● **Directions for this task**
Starting from the first line below, count every line holding the word "none", then state the total alone.

▬▬▬

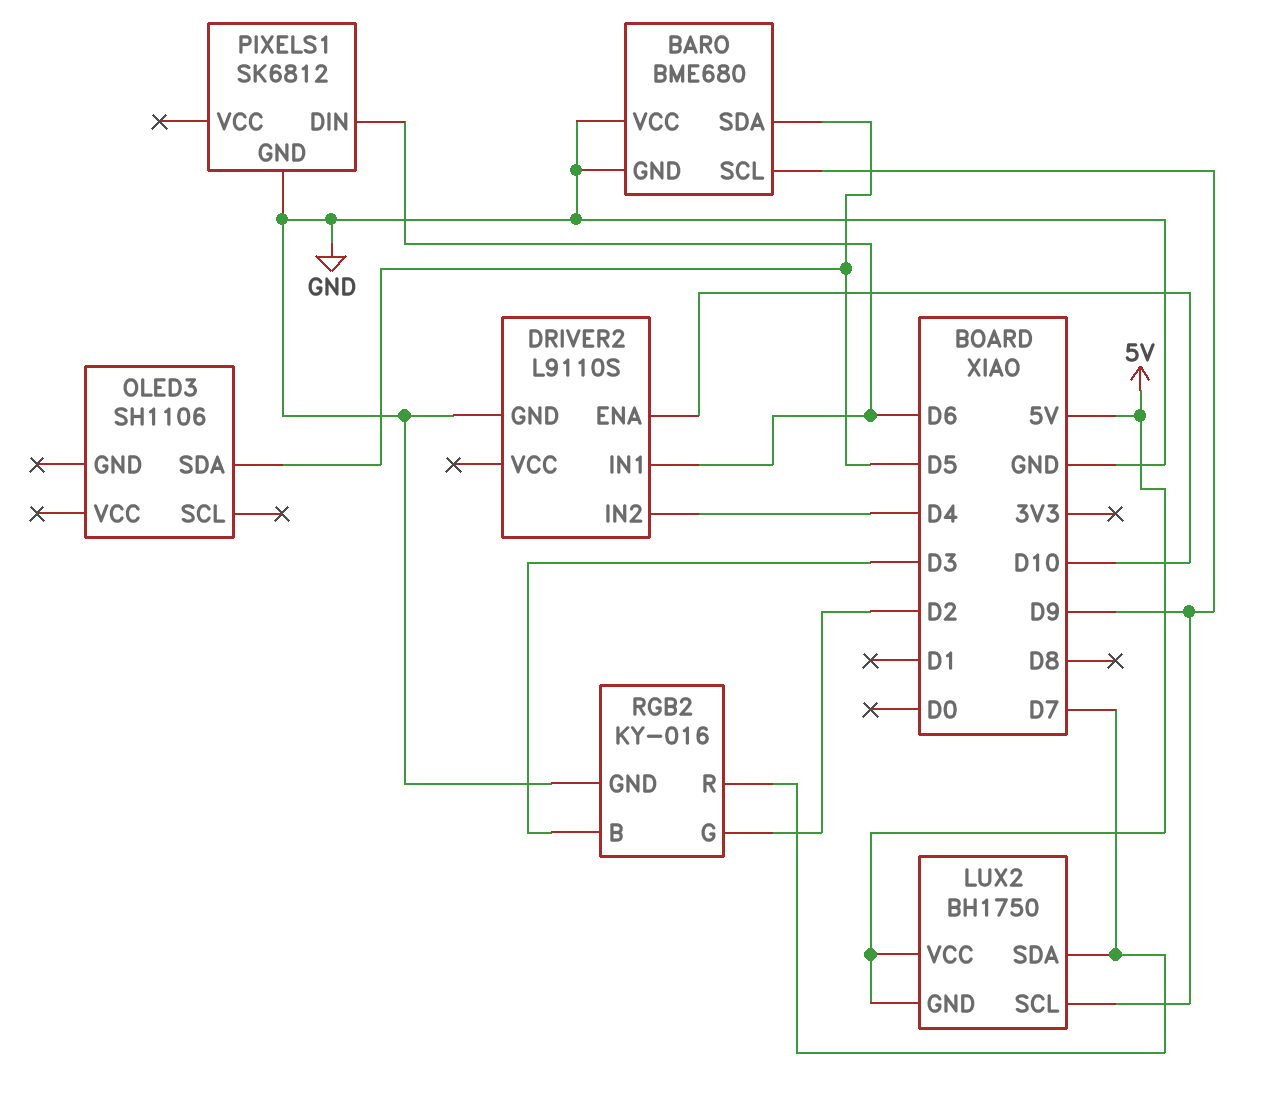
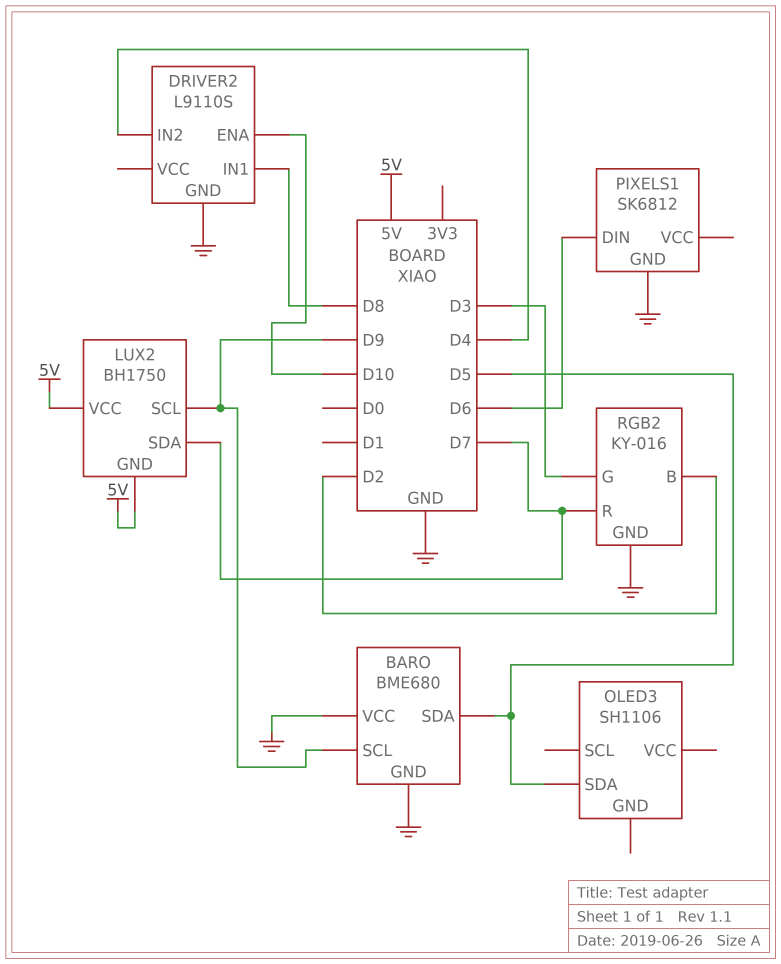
DRIVER2 pin IN1: D6 -> D8
RGB2 pin B: D3 -> D2
RGB2 pin G: D2 -> D3

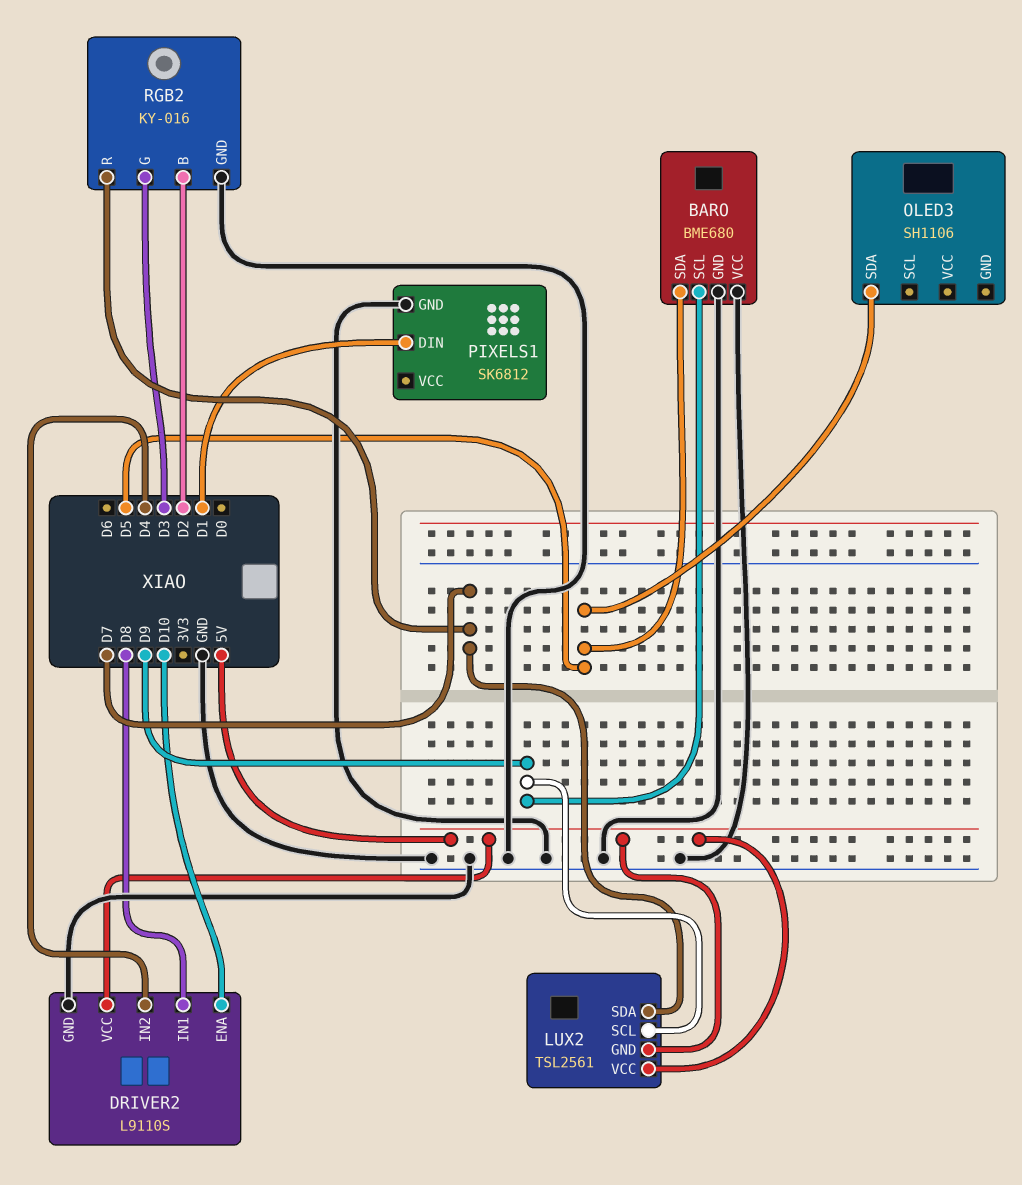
DRIVER2 pin VCC: none -> 5V
LUX2: BH1750 -> TSL2561
PIXELS1 pin DIN: D6 -> D1

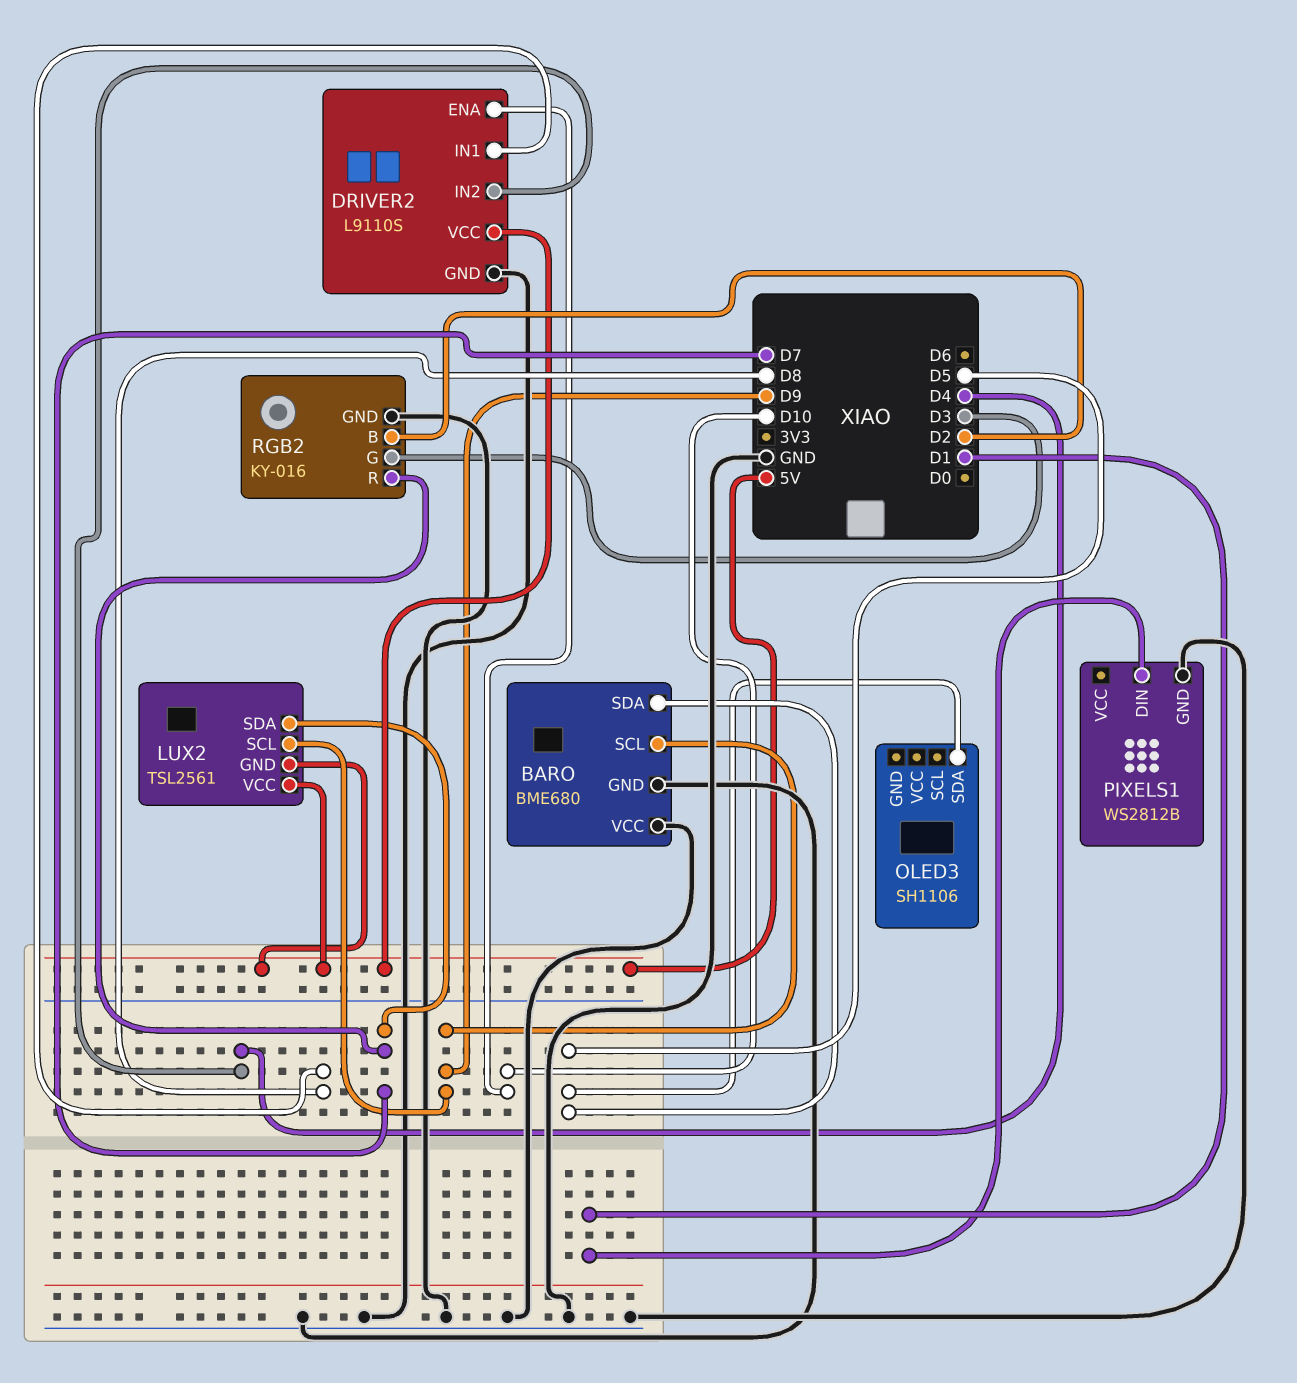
PIXELS1: SK6812 -> WS2812B

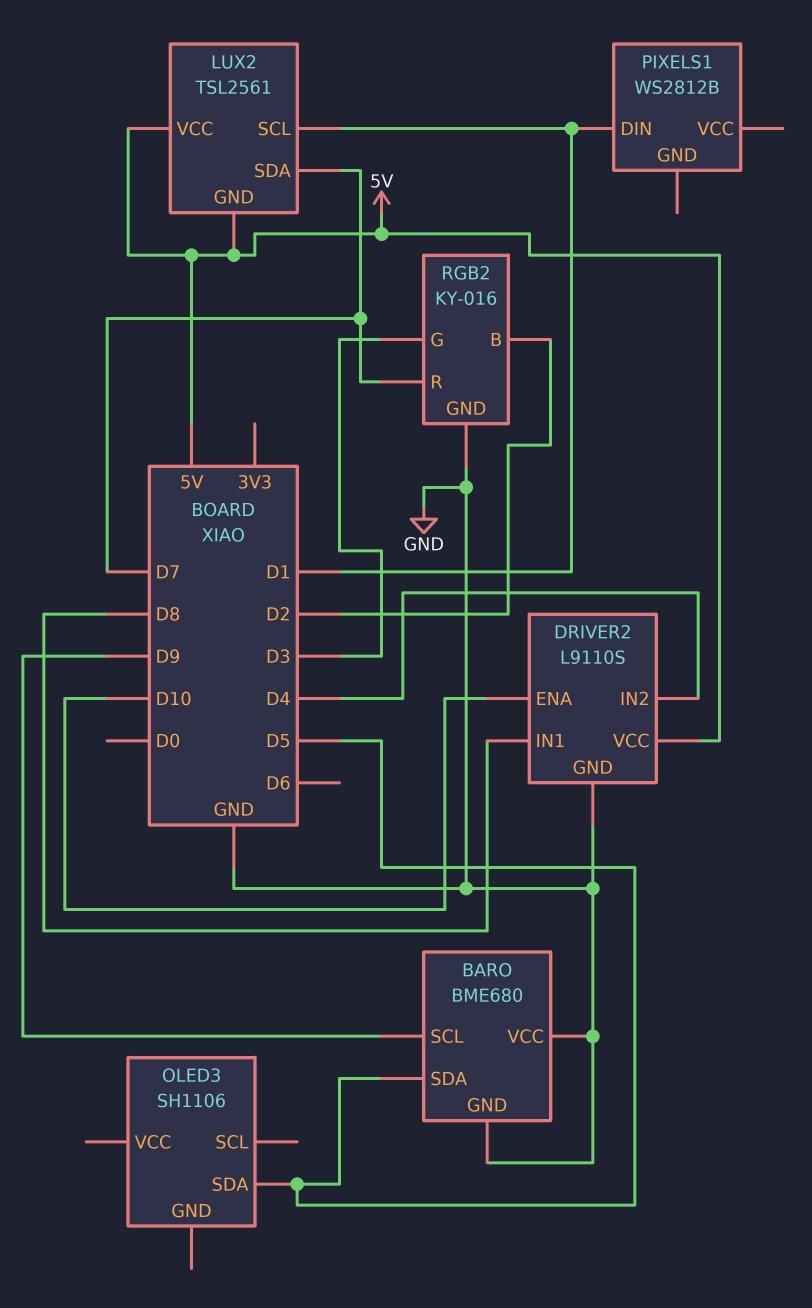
LUX2 pin SCL: D9 -> D1
PIXELS1 pin GND: GND -> none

▬▬▬

● **Response area**
2